** TASK BRIEF **
Copy each line of the listing below exactly.

** RECORD EXCERPTS **
§ §

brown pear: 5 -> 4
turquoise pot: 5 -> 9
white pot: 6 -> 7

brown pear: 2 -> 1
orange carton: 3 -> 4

§ §

** EXERCISE RESULT **
brown pear: 5 -> 4
turquoise pot: 5 -> 9
white pot: 6 -> 7

brown pear: 2 -> 1
orange carton: 3 -> 4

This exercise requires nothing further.